* _The task_
Would it be possible to reproduce every entry exactly, please?

* _Provided data_
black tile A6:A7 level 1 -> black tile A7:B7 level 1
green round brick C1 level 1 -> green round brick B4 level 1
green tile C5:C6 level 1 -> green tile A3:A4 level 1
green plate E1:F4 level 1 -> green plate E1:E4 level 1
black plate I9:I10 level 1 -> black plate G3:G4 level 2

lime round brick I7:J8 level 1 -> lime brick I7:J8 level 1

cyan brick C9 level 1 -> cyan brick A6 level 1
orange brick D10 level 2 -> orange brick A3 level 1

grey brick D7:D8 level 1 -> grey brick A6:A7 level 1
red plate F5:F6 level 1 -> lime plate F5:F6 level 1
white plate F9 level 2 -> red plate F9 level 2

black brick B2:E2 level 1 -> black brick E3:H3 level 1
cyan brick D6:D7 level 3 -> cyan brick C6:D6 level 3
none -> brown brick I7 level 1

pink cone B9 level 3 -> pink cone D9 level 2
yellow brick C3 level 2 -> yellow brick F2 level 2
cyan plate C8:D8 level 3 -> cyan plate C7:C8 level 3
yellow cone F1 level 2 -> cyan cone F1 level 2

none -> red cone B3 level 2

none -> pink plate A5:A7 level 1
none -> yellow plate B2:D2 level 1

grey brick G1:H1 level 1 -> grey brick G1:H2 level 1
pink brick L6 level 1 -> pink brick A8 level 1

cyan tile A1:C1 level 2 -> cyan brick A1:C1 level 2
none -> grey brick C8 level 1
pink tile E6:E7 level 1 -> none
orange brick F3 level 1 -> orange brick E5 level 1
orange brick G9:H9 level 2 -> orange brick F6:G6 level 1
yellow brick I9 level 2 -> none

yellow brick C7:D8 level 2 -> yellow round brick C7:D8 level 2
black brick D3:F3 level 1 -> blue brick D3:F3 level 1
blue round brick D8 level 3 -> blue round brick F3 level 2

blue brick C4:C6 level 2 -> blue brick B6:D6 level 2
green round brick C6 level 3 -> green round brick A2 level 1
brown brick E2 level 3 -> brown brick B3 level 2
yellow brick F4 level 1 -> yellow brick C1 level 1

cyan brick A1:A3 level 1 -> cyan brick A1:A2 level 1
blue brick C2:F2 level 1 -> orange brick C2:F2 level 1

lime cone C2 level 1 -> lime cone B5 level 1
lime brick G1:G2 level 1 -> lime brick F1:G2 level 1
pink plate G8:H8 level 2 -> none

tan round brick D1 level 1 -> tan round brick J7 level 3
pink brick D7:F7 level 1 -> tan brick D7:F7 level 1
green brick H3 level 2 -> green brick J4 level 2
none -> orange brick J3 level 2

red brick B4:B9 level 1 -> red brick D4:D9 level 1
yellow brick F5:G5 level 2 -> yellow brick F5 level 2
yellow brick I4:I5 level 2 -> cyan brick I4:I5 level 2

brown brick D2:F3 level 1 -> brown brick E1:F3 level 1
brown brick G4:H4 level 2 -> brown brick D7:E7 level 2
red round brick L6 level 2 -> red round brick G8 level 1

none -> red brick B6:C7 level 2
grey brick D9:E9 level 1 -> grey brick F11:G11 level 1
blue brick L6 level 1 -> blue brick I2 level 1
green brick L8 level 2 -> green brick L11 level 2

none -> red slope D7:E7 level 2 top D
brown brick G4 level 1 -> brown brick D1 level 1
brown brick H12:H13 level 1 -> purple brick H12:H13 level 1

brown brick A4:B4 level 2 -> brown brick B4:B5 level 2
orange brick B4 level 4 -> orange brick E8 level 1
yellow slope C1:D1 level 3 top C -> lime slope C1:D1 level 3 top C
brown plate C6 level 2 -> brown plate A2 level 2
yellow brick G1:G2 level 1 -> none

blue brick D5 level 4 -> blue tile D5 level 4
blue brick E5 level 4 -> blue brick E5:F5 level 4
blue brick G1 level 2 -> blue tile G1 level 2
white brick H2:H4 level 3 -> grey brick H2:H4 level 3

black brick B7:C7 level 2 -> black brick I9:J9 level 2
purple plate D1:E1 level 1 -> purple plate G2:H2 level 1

* _Answer to this task_
black tile A6:A7 level 1 -> black tile A7:B7 level 1
green round brick C1 level 1 -> green round brick B4 level 1
green tile C5:C6 level 1 -> green tile A3:A4 level 1
green plate E1:F4 level 1 -> green plate E1:E4 level 1
black plate I9:I10 level 1 -> black plate G3:G4 level 2

lime round brick I7:J8 level 1 -> lime brick I7:J8 level 1

cyan brick C9 level 1 -> cyan brick A6 level 1
orange brick D10 level 2 -> orange brick A3 level 1

grey brick D7:D8 level 1 -> grey brick A6:A7 level 1
red plate F5:F6 level 1 -> lime plate F5:F6 level 1
white plate F9 level 2 -> red plate F9 level 2

black brick B2:E2 level 1 -> black brick E3:H3 level 1
cyan brick D6:D7 level 3 -> cyan brick C6:D6 level 3
none -> brown brick I7 level 1

pink cone B9 level 3 -> pink cone D9 level 2
yellow brick C3 level 2 -> yellow brick F2 level 2
cyan plate C8:D8 level 3 -> cyan plate C7:C8 level 3
yellow cone F1 level 2 -> cyan cone F1 level 2

none -> red cone B3 level 2

none -> pink plate A5:A7 level 1
none -> yellow plate B2:D2 level 1

grey brick G1:H1 level 1 -> grey brick G1:H2 level 1
pink brick L6 level 1 -> pink brick A8 level 1

cyan tile A1:C1 level 2 -> cyan brick A1:C1 level 2
none -> grey brick C8 level 1
pink tile E6:E7 level 1 -> none
orange brick F3 level 1 -> orange brick E5 level 1
orange brick G9:H9 level 2 -> orange brick F6:G6 level 1
yellow brick I9 level 2 -> none

yellow brick C7:D8 level 2 -> yellow round brick C7:D8 level 2
black brick D3:F3 level 1 -> blue brick D3:F3 level 1
blue round brick D8 level 3 -> blue round brick F3 level 2

blue brick C4:C6 level 2 -> blue brick B6:D6 level 2
green round brick C6 level 3 -> green round brick A2 level 1
brown brick E2 level 3 -> brown brick B3 level 2
yellow brick F4 level 1 -> yellow brick C1 level 1

cyan brick A1:A3 level 1 -> cyan brick A1:A2 level 1
blue brick C2:F2 level 1 -> orange brick C2:F2 level 1

lime cone C2 level 1 -> lime cone B5 level 1
lime brick G1:G2 level 1 -> lime brick F1:G2 level 1
pink plate G8:H8 level 2 -> none

tan round brick D1 level 1 -> tan round brick J7 level 3
pink brick D7:F7 level 1 -> tan brick D7:F7 level 1
green brick H3 level 2 -> green brick J4 level 2
none -> orange brick J3 level 2

red brick B4:B9 level 1 -> red brick D4:D9 level 1
yellow brick F5:G5 level 2 -> yellow brick F5 level 2
yellow brick I4:I5 level 2 -> cyan brick I4:I5 level 2

brown brick D2:F3 level 1 -> brown brick E1:F3 level 1
brown brick G4:H4 level 2 -> brown brick D7:E7 level 2
red round brick L6 level 2 -> red round brick G8 level 1

none -> red brick B6:C7 level 2
grey brick D9:E9 level 1 -> grey brick F11:G11 level 1
blue brick L6 level 1 -> blue brick I2 level 1
green brick L8 level 2 -> green brick L11 level 2

none -> red slope D7:E7 level 2 top D
brown brick G4 level 1 -> brown brick D1 level 1
brown brick H12:H13 level 1 -> purple brick H12:H13 level 1

brown brick A4:B4 level 2 -> brown brick B4:B5 level 2
orange brick B4 level 4 -> orange brick E8 level 1
yellow slope C1:D1 level 3 top C -> lime slope C1:D1 level 3 top C
brown plate C6 level 2 -> brown plate A2 level 2
yellow brick G1:G2 level 1 -> none

blue brick D5 level 4 -> blue tile D5 level 4
blue brick E5 level 4 -> blue brick E5:F5 level 4
blue brick G1 level 2 -> blue tile G1 level 2
white brick H2:H4 level 3 -> grey brick H2:H4 level 3

black brick B7:C7 level 2 -> black brick I9:J9 level 2
purple plate D1:E1 level 1 -> purple plate G2:H2 level 1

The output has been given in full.